▶ **YOUR OBJECTIVE**:
Below this sentence is a listing; return exactly its lines from the one with "camera: 60 degrees left, 10 degrees down" to the one with "pink phone [299,81,374,123]", both kept, and nothing more.
──────── DATA SHOWN
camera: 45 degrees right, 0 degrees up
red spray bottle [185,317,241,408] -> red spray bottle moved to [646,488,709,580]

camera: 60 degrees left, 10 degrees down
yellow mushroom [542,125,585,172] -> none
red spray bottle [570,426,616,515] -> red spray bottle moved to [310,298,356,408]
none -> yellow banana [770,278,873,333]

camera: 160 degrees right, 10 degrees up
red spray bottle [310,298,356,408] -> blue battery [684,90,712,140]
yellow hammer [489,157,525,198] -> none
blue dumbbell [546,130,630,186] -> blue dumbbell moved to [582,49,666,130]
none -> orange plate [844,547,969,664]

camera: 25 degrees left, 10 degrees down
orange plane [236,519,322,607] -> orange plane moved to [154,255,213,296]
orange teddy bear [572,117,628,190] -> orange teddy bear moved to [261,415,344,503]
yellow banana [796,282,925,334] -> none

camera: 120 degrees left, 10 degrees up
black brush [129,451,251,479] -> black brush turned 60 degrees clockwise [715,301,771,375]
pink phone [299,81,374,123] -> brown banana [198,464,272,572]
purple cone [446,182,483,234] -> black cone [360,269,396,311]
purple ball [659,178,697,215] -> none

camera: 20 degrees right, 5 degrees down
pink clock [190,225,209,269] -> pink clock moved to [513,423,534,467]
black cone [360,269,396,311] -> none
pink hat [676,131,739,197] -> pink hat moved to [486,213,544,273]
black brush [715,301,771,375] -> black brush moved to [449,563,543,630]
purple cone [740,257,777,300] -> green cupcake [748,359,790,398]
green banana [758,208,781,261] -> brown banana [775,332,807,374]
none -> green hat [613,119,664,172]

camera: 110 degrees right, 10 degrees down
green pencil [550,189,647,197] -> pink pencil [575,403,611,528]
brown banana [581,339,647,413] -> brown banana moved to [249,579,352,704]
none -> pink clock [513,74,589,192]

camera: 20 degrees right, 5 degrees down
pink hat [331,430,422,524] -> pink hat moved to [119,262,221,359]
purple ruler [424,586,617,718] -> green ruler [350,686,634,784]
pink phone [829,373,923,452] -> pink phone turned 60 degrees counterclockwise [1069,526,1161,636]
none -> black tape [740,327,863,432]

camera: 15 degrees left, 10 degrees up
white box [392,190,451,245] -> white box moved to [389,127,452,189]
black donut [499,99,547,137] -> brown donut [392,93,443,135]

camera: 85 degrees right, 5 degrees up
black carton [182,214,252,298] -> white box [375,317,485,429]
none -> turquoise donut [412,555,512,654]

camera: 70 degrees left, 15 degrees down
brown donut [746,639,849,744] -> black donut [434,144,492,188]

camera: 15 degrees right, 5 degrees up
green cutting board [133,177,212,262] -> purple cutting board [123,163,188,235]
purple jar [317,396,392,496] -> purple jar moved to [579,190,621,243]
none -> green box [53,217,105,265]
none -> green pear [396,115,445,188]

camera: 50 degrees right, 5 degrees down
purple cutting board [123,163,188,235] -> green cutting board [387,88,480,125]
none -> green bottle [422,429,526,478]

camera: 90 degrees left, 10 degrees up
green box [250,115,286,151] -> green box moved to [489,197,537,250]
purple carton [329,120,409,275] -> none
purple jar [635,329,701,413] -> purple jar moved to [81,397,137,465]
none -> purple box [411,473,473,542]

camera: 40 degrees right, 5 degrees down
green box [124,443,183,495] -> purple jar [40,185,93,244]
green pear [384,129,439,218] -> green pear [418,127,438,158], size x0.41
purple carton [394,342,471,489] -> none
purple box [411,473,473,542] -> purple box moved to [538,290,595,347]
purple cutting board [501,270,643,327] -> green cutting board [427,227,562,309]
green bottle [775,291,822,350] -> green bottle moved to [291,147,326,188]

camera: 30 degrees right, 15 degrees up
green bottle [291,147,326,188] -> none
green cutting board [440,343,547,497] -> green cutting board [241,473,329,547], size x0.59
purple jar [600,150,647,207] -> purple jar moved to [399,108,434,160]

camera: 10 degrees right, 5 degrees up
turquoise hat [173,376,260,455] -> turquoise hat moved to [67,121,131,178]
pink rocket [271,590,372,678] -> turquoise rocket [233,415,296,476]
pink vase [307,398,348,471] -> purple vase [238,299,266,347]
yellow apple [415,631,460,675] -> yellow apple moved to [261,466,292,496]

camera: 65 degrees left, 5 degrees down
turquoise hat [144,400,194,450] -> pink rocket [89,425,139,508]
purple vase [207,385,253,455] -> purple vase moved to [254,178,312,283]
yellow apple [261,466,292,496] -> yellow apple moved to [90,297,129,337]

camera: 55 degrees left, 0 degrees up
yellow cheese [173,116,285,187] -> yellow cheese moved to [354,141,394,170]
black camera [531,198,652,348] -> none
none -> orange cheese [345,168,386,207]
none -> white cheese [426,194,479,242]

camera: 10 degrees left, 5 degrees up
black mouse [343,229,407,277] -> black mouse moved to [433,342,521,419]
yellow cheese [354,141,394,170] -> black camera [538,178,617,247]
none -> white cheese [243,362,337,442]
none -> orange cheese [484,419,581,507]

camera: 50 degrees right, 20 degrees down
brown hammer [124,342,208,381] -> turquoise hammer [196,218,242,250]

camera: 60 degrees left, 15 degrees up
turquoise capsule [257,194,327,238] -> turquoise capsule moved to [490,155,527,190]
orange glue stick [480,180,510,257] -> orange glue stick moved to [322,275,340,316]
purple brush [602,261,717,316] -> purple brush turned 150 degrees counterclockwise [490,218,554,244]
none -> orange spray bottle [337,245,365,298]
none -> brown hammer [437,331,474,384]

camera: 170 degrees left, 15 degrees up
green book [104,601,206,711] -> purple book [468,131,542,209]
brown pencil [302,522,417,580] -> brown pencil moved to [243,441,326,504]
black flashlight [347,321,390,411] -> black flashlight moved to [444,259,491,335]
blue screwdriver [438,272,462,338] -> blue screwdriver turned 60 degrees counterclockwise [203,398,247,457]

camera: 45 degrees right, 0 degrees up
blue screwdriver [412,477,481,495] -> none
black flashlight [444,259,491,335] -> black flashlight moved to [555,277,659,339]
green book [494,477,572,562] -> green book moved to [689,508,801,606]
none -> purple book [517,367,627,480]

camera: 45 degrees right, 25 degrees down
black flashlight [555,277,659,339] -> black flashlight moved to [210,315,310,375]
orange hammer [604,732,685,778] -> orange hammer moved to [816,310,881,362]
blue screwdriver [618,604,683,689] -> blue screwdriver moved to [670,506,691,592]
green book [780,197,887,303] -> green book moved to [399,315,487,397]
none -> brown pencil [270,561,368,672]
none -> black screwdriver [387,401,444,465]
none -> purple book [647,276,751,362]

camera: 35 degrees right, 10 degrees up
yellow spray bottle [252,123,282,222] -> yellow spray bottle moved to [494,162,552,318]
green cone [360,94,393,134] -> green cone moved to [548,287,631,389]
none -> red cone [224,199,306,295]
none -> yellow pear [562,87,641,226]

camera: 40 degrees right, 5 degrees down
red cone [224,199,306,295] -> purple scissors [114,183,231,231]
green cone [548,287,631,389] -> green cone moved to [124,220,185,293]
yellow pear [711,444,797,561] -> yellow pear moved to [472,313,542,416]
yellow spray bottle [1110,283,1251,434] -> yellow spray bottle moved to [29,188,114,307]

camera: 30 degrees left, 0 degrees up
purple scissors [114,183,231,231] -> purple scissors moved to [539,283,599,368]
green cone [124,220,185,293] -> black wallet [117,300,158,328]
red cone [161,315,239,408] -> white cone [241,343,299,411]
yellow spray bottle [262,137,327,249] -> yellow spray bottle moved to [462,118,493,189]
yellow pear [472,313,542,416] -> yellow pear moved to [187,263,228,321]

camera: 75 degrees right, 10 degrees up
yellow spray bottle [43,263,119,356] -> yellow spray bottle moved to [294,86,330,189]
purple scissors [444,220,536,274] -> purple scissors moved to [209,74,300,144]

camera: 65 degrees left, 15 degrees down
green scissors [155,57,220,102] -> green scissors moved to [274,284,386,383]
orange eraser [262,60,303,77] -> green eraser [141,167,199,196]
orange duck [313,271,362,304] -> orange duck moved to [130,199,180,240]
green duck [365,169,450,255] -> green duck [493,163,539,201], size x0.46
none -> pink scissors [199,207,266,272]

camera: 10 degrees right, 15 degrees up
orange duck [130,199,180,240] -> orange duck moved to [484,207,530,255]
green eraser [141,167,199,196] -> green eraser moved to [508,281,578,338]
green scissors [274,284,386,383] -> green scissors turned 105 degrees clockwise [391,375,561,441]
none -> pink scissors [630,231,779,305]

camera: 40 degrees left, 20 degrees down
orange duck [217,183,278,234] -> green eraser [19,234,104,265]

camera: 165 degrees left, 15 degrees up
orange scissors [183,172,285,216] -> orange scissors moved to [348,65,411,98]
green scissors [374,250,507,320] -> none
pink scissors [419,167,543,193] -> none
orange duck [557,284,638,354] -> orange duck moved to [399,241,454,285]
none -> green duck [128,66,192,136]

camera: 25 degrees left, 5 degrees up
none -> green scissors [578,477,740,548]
────────────────
▶ **RESULT BELOW**:
camera: 60 degrees left, 10 degrees down
yellow mushroom [542,125,585,172] -> none
red spray bottle [570,426,616,515] -> red spray bottle moved to [310,298,356,408]
none -> yellow banana [770,278,873,333]

camera: 160 degrees right, 10 degrees up
red spray bottle [310,298,356,408] -> blue battery [684,90,712,140]
yellow hammer [489,157,525,198] -> none
blue dumbbell [546,130,630,186] -> blue dumbbell moved to [582,49,666,130]
none -> orange plate [844,547,969,664]

camera: 25 degrees left, 10 degrees down
orange plane [236,519,322,607] -> orange plane moved to [154,255,213,296]
orange teddy bear [572,117,628,190] -> orange teddy bear moved to [261,415,344,503]
yellow banana [796,282,925,334] -> none

camera: 120 degrees left, 10 degrees up
black brush [129,451,251,479] -> black brush turned 60 degrees clockwise [715,301,771,375]
pink phone [299,81,374,123] -> brown banana [198,464,272,572]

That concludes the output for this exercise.